(Colored geometric primitive data)
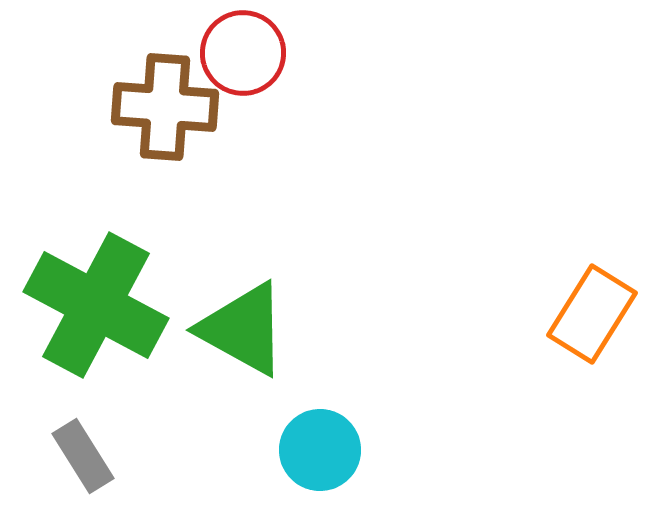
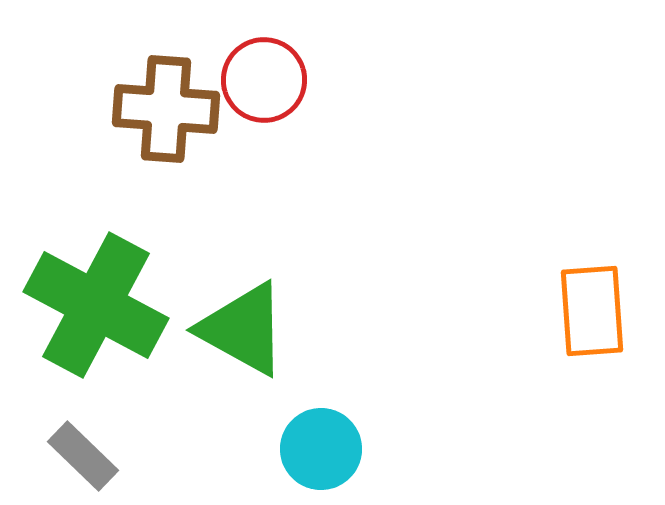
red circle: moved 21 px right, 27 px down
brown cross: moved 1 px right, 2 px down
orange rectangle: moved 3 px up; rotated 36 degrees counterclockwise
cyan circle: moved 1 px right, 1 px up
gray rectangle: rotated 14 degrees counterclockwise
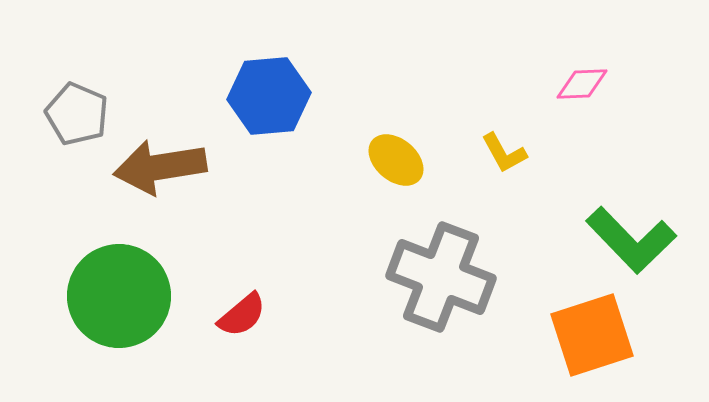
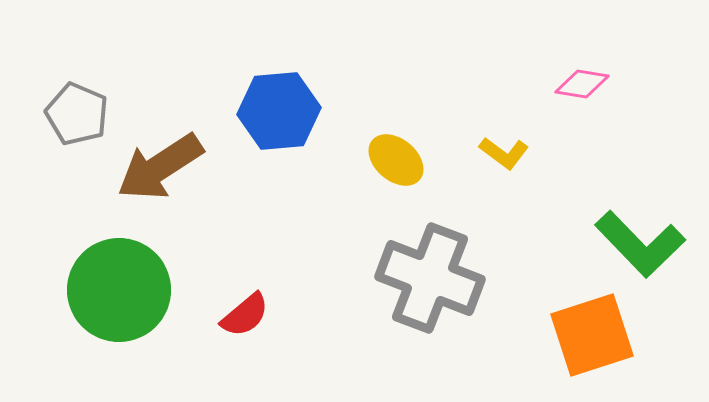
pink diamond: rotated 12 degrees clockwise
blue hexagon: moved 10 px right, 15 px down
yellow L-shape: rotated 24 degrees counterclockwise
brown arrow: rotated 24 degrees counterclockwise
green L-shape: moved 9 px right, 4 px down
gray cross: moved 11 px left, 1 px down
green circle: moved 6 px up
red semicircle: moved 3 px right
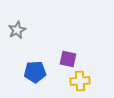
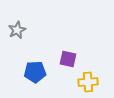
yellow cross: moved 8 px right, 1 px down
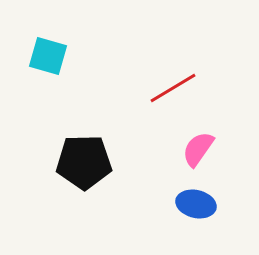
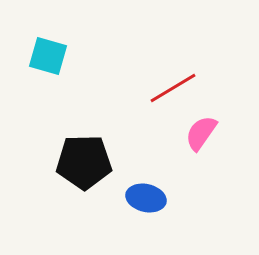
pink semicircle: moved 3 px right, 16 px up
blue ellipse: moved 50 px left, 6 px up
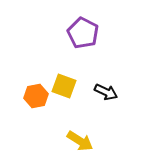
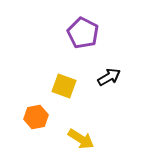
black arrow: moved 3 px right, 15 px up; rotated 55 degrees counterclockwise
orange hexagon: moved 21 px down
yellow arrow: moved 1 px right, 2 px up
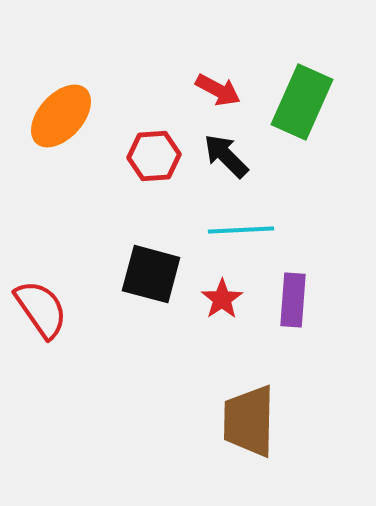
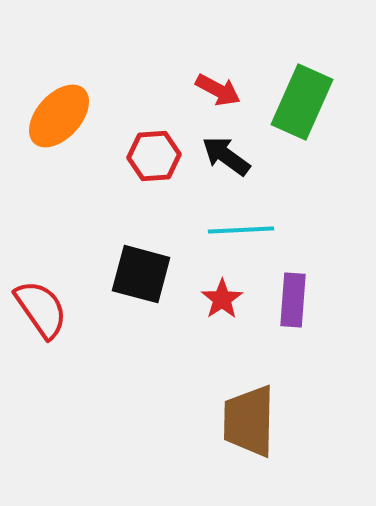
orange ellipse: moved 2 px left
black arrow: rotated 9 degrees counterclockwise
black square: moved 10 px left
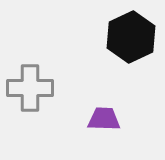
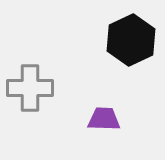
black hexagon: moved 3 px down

#### TASK DETAILS:
Output every record above verbatim, excluding images.

#### TASK RESPONSE:
red circle: moved 21 px right, 27 px down
brown cross: moved 1 px right, 2 px down
orange rectangle: moved 3 px up; rotated 36 degrees counterclockwise
cyan circle: moved 1 px right, 1 px up
gray rectangle: rotated 14 degrees counterclockwise
pink diamond: rotated 12 degrees clockwise
blue hexagon: moved 10 px right, 15 px down
yellow L-shape: rotated 24 degrees counterclockwise
brown arrow: rotated 24 degrees counterclockwise
green L-shape: moved 9 px right, 4 px down
gray cross: moved 11 px left, 1 px down
green circle: moved 6 px up
red semicircle: moved 3 px right
yellow cross: moved 8 px right, 1 px down
pink semicircle: moved 3 px right, 16 px up
blue ellipse: moved 50 px left, 6 px up
black arrow: moved 3 px right, 15 px up; rotated 55 degrees counterclockwise
orange hexagon: moved 21 px down
yellow arrow: moved 1 px right, 2 px up
orange ellipse: moved 2 px left
black arrow: rotated 9 degrees counterclockwise
black square: moved 10 px left
black hexagon: moved 3 px down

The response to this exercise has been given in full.